> WHAT YOU WILL DO: Once you find the line with "white brick C10:D11" in the listing below, set down exactly every line from it through the line with "lime brick L12:M12", but no pictures.

> DATA FOR REVIEW:

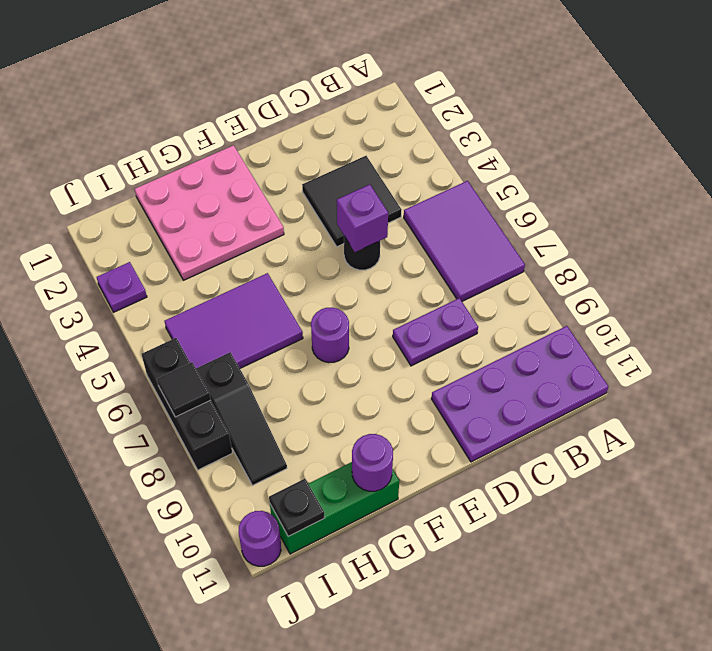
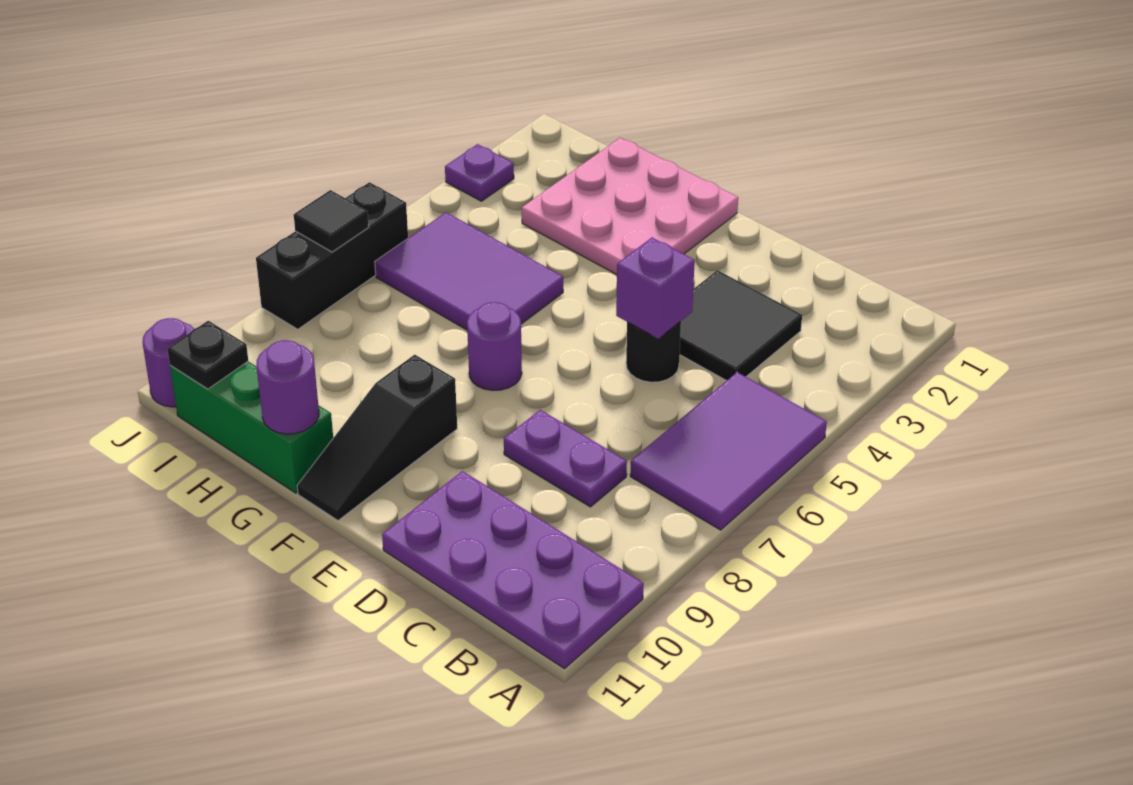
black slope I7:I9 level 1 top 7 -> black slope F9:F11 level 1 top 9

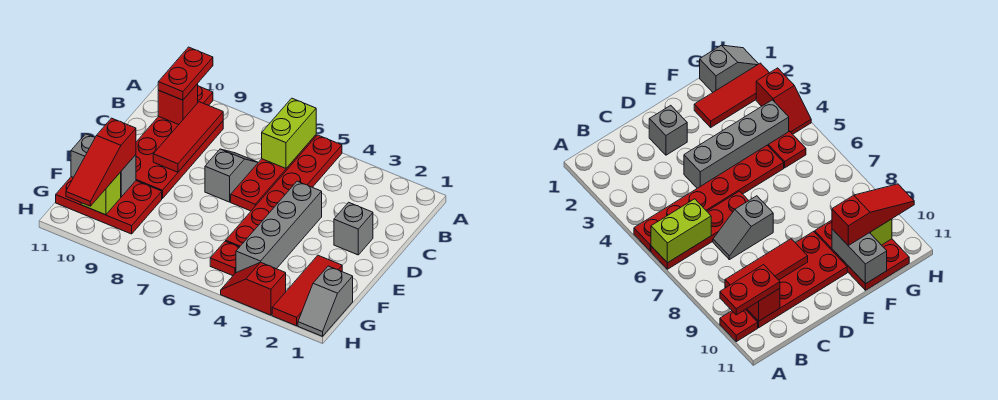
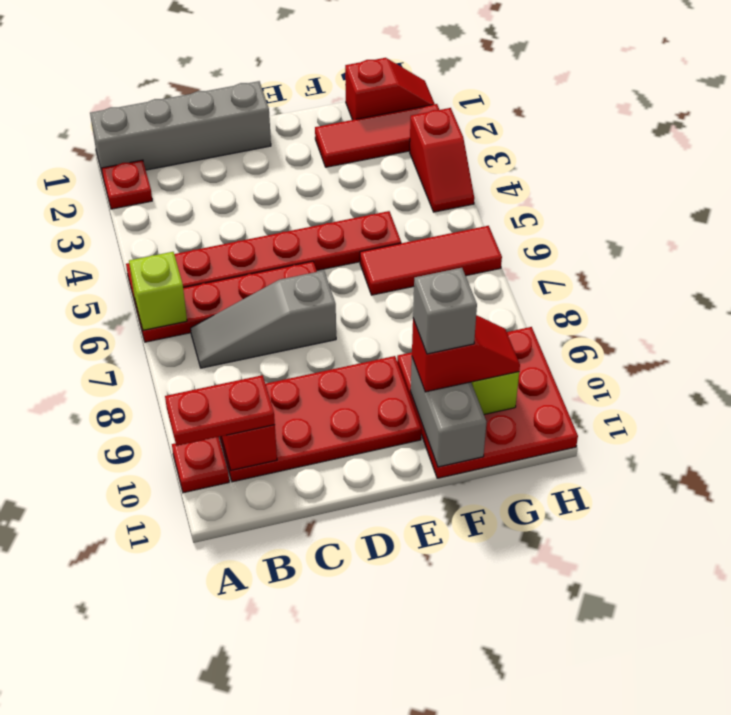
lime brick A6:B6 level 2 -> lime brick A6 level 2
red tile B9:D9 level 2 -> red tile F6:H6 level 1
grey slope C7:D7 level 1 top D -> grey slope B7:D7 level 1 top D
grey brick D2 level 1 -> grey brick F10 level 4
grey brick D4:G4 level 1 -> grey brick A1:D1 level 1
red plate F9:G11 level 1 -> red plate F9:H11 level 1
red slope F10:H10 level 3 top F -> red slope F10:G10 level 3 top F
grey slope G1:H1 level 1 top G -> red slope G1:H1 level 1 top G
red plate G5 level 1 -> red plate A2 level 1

* * *

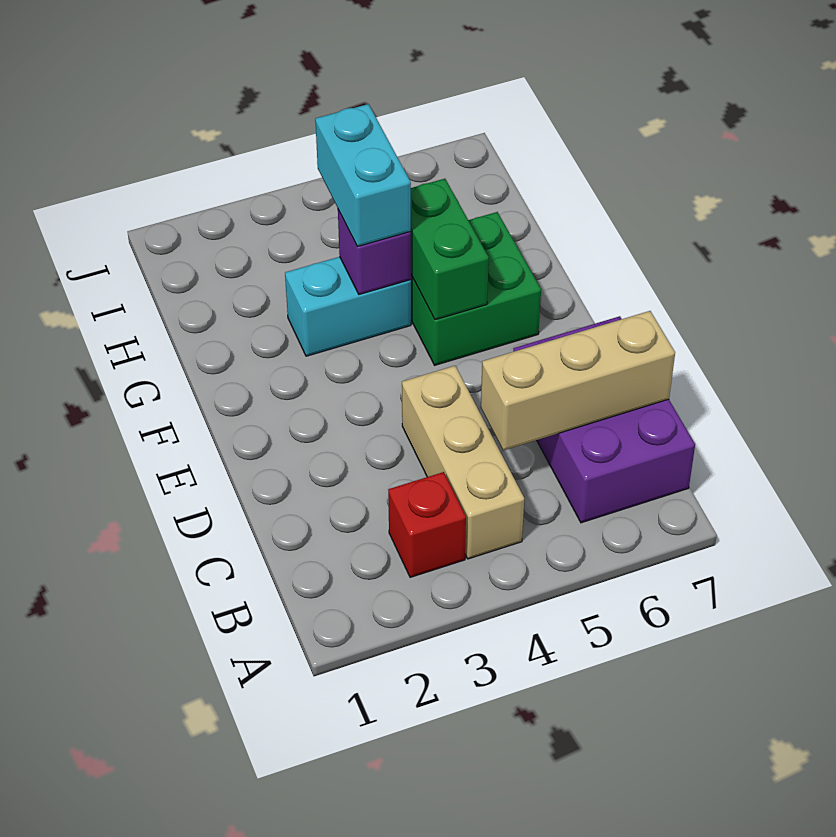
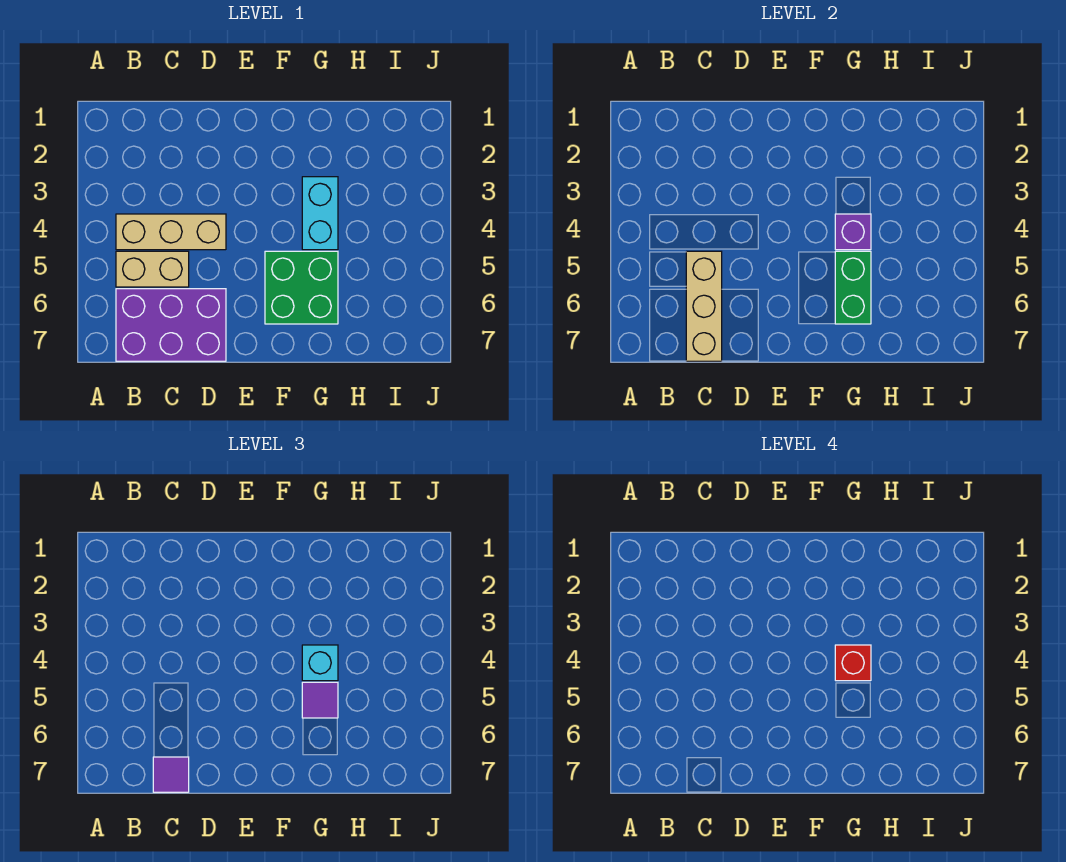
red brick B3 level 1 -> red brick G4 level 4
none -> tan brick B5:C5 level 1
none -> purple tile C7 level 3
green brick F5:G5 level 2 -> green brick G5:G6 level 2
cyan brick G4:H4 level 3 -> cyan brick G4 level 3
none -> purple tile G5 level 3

---

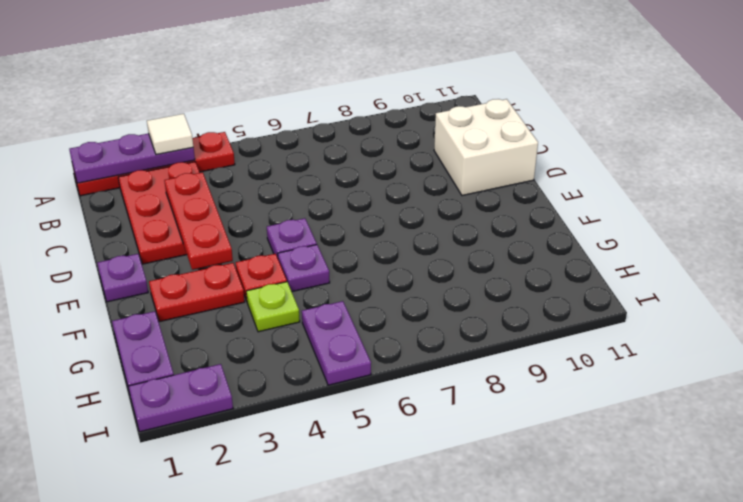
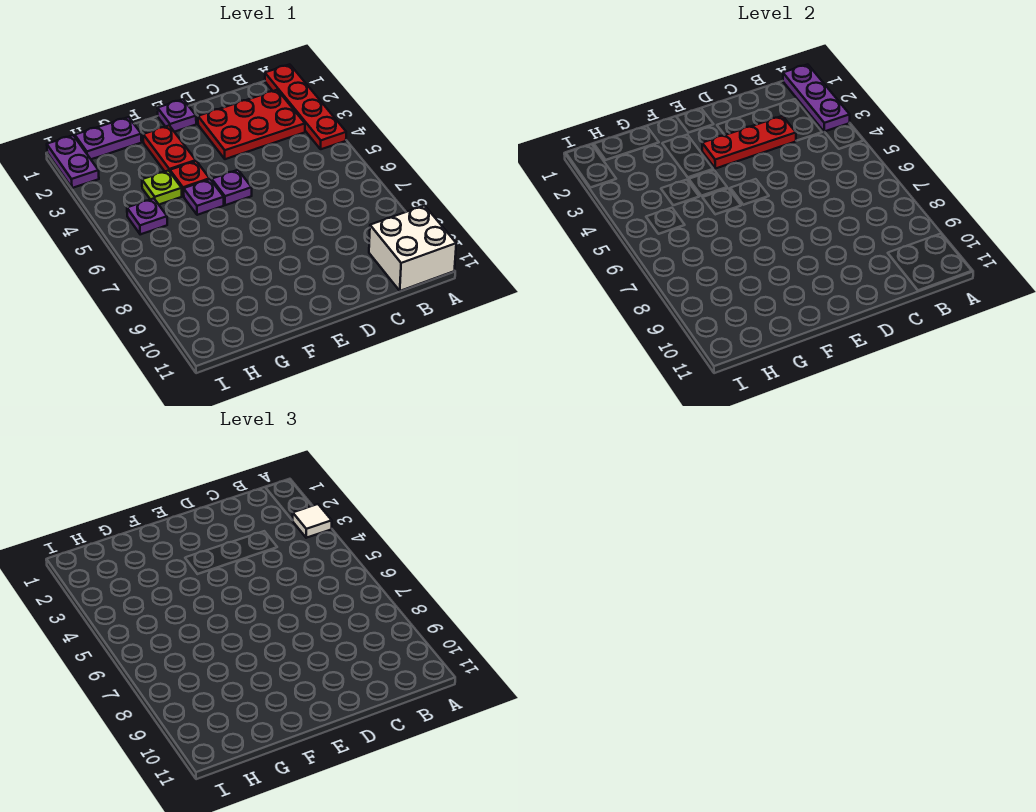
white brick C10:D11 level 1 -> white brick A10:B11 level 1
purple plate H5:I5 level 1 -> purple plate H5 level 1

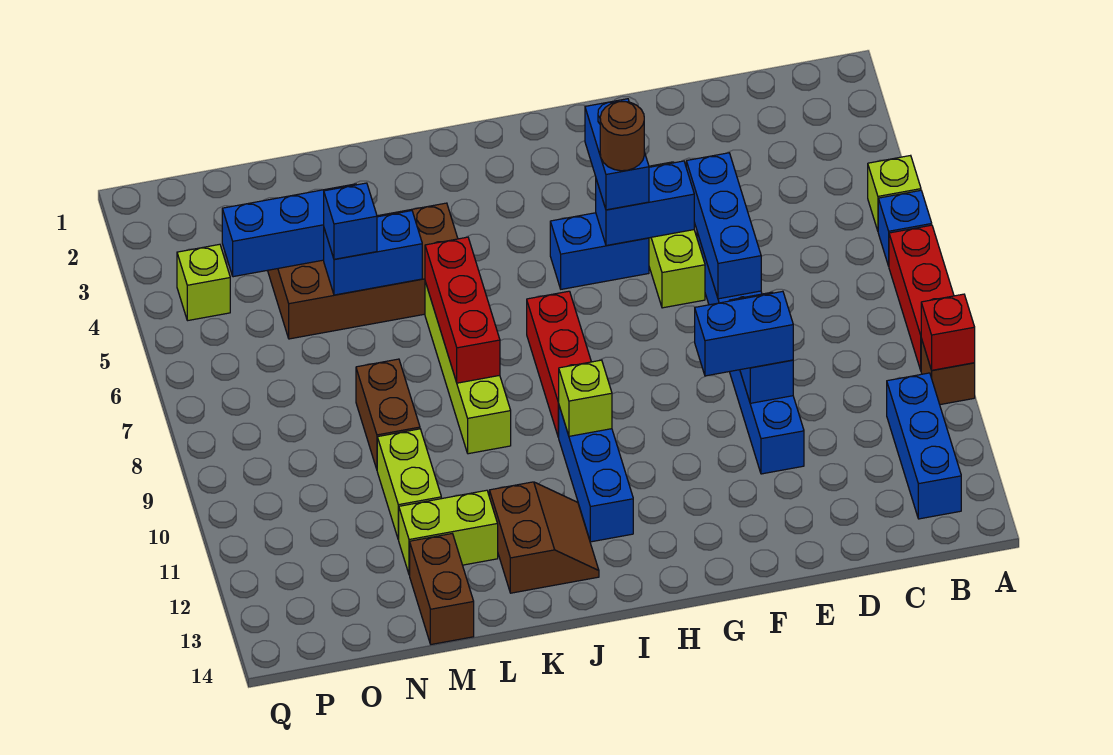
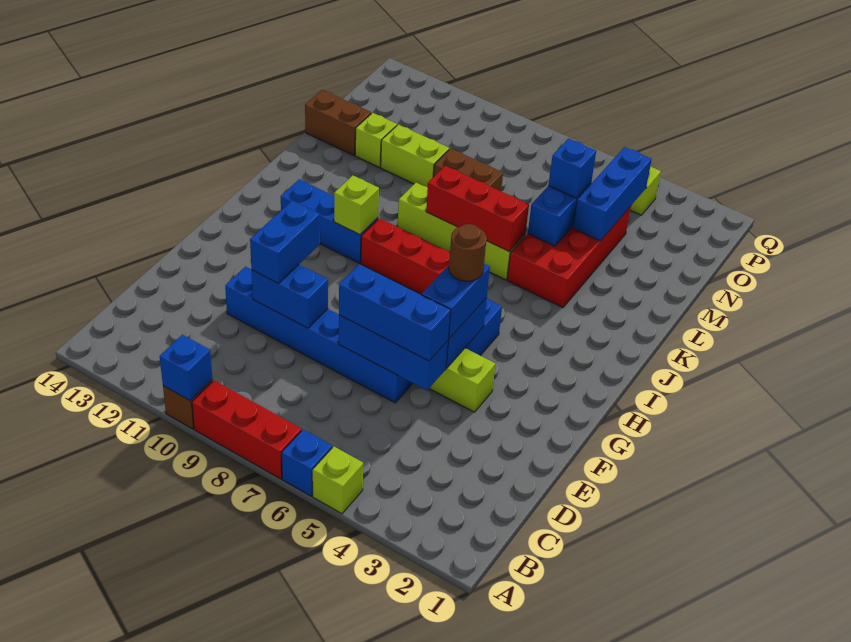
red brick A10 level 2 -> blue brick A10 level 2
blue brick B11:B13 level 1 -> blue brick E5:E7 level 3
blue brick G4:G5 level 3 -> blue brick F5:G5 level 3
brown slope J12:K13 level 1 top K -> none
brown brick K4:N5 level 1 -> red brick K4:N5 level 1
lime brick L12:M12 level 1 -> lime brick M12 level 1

> RESULT FOR THIS EXERCISE:
white brick C10:D11 level 1 -> white brick A10:B11 level 1
purple plate H5:I5 level 1 -> purple plate H5 level 1

red brick A10 level 2 -> blue brick A10 level 2
blue brick B11:B13 level 1 -> blue brick E5:E7 level 3
blue brick G4:G5 level 3 -> blue brick F5:G5 level 3
brown slope J12:K13 level 1 top K -> none
brown brick K4:N5 level 1 -> red brick K4:N5 level 1
lime brick L12:M12 level 1 -> lime brick M12 level 1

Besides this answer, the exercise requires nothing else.